Exercise details – The entries below are to be repeated exactly as they stand.

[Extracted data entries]
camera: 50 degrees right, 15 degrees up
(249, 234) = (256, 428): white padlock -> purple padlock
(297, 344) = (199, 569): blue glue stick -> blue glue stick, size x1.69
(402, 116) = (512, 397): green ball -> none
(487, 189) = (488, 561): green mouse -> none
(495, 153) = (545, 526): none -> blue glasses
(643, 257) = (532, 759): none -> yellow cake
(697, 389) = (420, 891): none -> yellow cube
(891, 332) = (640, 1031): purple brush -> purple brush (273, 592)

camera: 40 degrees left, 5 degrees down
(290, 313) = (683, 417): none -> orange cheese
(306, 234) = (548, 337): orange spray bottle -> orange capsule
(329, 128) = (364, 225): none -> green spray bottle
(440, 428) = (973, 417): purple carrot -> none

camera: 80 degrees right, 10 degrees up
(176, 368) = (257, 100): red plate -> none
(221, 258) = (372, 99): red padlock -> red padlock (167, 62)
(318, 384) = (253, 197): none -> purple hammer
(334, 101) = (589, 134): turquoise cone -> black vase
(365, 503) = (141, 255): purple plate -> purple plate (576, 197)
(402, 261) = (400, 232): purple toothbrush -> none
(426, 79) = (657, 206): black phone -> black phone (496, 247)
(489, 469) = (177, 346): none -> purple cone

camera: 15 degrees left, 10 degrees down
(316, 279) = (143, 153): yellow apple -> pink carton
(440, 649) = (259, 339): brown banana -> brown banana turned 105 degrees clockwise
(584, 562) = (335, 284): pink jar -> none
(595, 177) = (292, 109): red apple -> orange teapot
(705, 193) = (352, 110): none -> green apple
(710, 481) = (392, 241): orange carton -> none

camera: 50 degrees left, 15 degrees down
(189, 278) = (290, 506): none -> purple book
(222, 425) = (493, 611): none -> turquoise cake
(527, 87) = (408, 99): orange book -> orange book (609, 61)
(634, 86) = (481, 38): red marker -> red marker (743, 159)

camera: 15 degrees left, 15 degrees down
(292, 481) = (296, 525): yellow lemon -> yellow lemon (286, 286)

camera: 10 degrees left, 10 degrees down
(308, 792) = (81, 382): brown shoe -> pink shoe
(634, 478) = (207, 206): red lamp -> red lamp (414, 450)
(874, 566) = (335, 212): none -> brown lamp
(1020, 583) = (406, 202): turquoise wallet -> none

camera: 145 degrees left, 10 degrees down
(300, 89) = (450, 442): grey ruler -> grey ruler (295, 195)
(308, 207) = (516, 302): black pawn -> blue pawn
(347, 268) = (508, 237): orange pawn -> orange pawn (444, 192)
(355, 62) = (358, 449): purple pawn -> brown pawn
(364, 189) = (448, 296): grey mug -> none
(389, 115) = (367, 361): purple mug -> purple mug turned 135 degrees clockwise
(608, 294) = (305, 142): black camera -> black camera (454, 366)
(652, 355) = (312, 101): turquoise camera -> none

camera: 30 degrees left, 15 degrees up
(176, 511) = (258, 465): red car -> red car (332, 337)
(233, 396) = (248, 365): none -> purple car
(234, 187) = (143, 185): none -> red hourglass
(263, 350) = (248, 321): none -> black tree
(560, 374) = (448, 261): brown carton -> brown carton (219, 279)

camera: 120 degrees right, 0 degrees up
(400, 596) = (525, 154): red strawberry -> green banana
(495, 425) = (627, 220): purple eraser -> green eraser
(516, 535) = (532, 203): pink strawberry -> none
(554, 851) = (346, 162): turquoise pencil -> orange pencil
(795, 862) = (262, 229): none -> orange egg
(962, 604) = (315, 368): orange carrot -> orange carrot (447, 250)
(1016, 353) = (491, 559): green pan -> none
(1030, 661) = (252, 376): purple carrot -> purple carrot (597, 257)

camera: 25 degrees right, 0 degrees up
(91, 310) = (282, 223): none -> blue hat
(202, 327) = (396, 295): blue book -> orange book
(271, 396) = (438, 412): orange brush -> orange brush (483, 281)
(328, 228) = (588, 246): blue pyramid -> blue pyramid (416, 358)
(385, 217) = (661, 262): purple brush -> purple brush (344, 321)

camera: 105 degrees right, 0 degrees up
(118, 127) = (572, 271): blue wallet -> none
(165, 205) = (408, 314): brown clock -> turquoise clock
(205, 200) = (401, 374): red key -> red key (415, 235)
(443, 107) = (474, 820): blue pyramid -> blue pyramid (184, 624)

Answer to this task –
camera: 50 degrees right, 15 degrees up
(249, 234) = (256, 428): white padlock -> purple padlock
(297, 344) = (199, 569): blue glue stick -> blue glue stick, size x1.69
(402, 116) = (512, 397): green ball -> none
(487, 189) = (488, 561): green mouse -> none
(495, 153) = (545, 526): none -> blue glasses
(643, 257) = (532, 759): none -> yellow cake
(697, 389) = (420, 891): none -> yellow cube
(891, 332) = (640, 1031): purple brush -> purple brush (273, 592)

camera: 40 degrees left, 5 degrees down
(290, 313) = (683, 417): none -> orange cheese
(306, 234) = (548, 337): orange spray bottle -> orange capsule
(329, 128) = (364, 225): none -> green spray bottle
(440, 428) = (973, 417): purple carrot -> none

camera: 80 degrees right, 10 degrees up
(176, 368) = (257, 100): red plate -> none
(221, 258) = (372, 99): red padlock -> red padlock (167, 62)
(318, 384) = (253, 197): none -> purple hammer
(334, 101) = (589, 134): turquoise cone -> black vase
(365, 503) = (141, 255): purple plate -> purple plate (576, 197)
(402, 261) = (400, 232): purple toothbrush -> none
(426, 79) = (657, 206): black phone -> black phone (496, 247)
(489, 469) = (177, 346): none -> purple cone

camera: 15 degrees left, 10 degrees down
(316, 279) = (143, 153): yellow apple -> pink carton
(440, 649) = (259, 339): brown banana -> brown banana turned 105 degrees clockwise
(584, 562) = (335, 284): pink jar -> none
(595, 177) = (292, 109): red apple -> orange teapot
(705, 193) = (352, 110): none -> green apple
(710, 481) = (392, 241): orange carton -> none

camera: 50 degrees left, 15 degrees down
(189, 278) = (290, 506): none -> purple book
(222, 425) = (493, 611): none -> turquoise cake
(527, 87) = (408, 99): orange book -> orange book (609, 61)
(634, 86) = (481, 38): red marker -> red marker (743, 159)

camera: 15 degrees left, 15 degrees down
(292, 481) = (296, 525): yellow lemon -> yellow lemon (286, 286)

camera: 10 degrees left, 10 degrees down
(308, 792) = (81, 382): brown shoe -> pink shoe
(634, 478) = (207, 206): red lamp -> red lamp (414, 450)
(874, 566) = (335, 212): none -> brown lamp
(1020, 583) = (406, 202): turquoise wallet -> none

camera: 145 degrees left, 10 degrees down
(300, 89) = (450, 442): grey ruler -> grey ruler (295, 195)
(308, 207) = (516, 302): black pawn -> blue pawn
(347, 268) = (508, 237): orange pawn -> orange pawn (444, 192)
(355, 62) = (358, 449): purple pawn -> brown pawn
(364, 189) = (448, 296): grey mug -> none
(389, 115) = (367, 361): purple mug -> purple mug turned 135 degrees clockwise
(608, 294) = (305, 142): black camera -> black camera (454, 366)
(652, 355) = (312, 101): turquoise camera -> none

camera: 30 degrees left, 15 degrees up
(176, 511) = (258, 465): red car -> red car (332, 337)
(233, 396) = (248, 365): none -> purple car
(234, 187) = (143, 185): none -> red hourglass
(263, 350) = (248, 321): none -> black tree
(560, 374) = (448, 261): brown carton -> brown carton (219, 279)

camera: 120 degrees right, 0 degrees up
(400, 596) = (525, 154): red strawberry -> green banana
(495, 425) = (627, 220): purple eraser -> green eraser
(516, 535) = (532, 203): pink strawberry -> none
(554, 851) = (346, 162): turquoise pencil -> orange pencil
(795, 862) = (262, 229): none -> orange egg
(962, 604) = (315, 368): orange carrot -> orange carrot (447, 250)
(1016, 353) = (491, 559): green pan -> none
(1030, 661) = (252, 376): purple carrot -> purple carrot (597, 257)

camera: 25 degrees right, 0 degrees up
(91, 310) = (282, 223): none -> blue hat
(202, 327) = (396, 295): blue book -> orange book
(271, 396) = (438, 412): orange brush -> orange brush (483, 281)
(328, 228) = (588, 246): blue pyramid -> blue pyramid (416, 358)
(385, 217) = (661, 262): purple brush -> purple brush (344, 321)

camera: 105 degrees right, 0 degrees up
(118, 127) = (572, 271): blue wallet -> none
(165, 205) = (408, 314): brown clock -> turquoise clock
(205, 200) = (401, 374): red key -> red key (415, 235)
(443, 107) = (474, 820): blue pyramid -> blue pyramid (184, 624)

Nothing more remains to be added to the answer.